● **Directions for this task**
Check each line of the listing below for the string "stacking", then copy every line that has it.

● **Record excerpts**
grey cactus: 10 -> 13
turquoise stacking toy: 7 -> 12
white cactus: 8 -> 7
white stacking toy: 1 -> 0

* * *

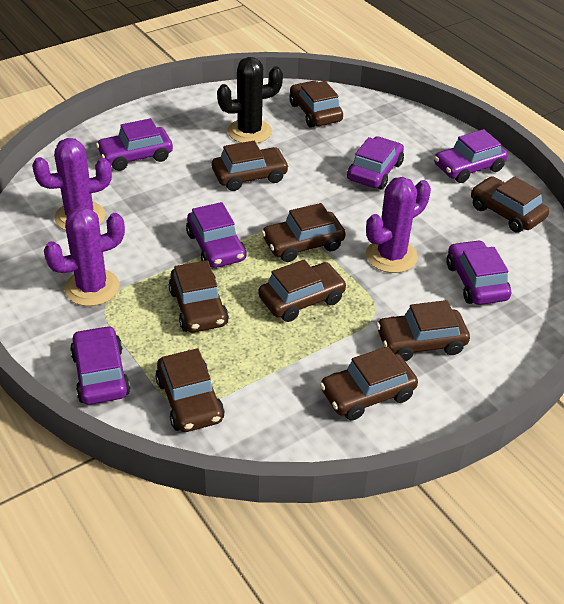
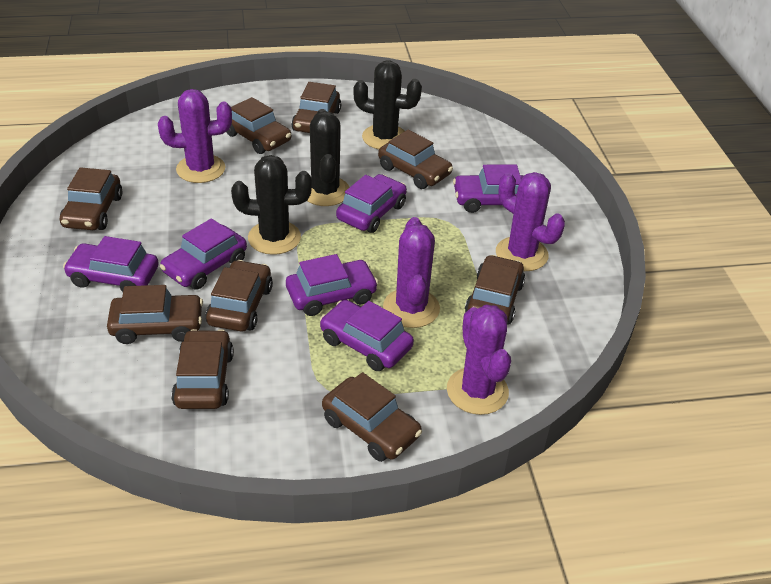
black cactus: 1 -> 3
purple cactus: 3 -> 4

● **Expected answer**
turquoise stacking toy: 7 -> 12
white stacking toy: 1 -> 0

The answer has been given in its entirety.